## Assigned task:
The answer is every line of the records that holds the word "white", copied in full.

## Data for this task:
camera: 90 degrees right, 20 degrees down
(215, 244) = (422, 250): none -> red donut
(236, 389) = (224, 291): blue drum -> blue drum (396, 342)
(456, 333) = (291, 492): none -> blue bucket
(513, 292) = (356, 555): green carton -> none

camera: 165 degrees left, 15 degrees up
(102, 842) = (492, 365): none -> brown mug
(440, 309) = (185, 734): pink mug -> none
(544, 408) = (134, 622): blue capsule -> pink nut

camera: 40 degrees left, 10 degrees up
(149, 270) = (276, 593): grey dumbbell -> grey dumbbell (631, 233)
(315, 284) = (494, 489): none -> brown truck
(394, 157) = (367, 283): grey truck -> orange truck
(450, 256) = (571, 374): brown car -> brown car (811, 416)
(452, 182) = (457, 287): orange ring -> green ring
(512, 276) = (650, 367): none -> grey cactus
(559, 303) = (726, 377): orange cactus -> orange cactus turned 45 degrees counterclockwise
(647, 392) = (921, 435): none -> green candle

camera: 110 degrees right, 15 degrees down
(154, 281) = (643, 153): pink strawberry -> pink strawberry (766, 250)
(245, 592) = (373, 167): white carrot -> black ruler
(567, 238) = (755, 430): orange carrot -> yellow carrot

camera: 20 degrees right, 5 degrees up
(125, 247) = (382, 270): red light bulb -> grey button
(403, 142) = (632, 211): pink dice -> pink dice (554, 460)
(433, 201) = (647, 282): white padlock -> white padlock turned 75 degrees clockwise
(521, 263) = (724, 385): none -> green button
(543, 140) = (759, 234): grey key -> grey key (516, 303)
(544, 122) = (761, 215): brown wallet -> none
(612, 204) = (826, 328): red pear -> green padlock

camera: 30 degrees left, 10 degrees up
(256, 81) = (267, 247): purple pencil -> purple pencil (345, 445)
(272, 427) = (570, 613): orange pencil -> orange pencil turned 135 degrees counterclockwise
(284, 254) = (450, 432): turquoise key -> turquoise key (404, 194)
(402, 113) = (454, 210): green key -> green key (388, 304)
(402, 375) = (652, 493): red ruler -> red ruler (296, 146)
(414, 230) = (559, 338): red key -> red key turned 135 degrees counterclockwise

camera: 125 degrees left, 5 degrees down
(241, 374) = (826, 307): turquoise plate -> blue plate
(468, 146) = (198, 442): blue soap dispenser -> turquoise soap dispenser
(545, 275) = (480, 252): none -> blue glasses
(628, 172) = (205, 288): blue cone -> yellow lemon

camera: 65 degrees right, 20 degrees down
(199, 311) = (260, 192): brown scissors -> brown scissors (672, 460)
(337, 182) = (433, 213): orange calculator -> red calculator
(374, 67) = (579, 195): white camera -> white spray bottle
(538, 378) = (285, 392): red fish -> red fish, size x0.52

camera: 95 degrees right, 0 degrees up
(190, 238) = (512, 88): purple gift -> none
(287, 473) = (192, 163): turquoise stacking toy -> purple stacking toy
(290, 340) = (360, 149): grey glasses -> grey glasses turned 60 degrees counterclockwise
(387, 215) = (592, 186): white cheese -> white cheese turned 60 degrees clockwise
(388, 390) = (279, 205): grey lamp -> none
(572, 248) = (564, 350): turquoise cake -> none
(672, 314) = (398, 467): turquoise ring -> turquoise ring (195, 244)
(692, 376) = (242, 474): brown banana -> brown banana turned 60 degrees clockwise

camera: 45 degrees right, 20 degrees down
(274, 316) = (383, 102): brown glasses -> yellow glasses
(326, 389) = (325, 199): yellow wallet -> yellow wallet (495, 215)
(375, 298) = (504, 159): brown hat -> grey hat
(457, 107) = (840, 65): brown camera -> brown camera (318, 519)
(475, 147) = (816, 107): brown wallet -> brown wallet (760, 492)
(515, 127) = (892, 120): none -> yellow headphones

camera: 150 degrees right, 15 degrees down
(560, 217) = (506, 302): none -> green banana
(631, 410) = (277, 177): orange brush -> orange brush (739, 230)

## Exercise response:
(245, 592) = (373, 167): white carrot -> black ruler
(433, 201) = (647, 282): white padlock -> white padlock turned 75 degrees clockwise
(374, 67) = (579, 195): white camera -> white spray bottle
(387, 215) = (592, 186): white cheese -> white cheese turned 60 degrees clockwise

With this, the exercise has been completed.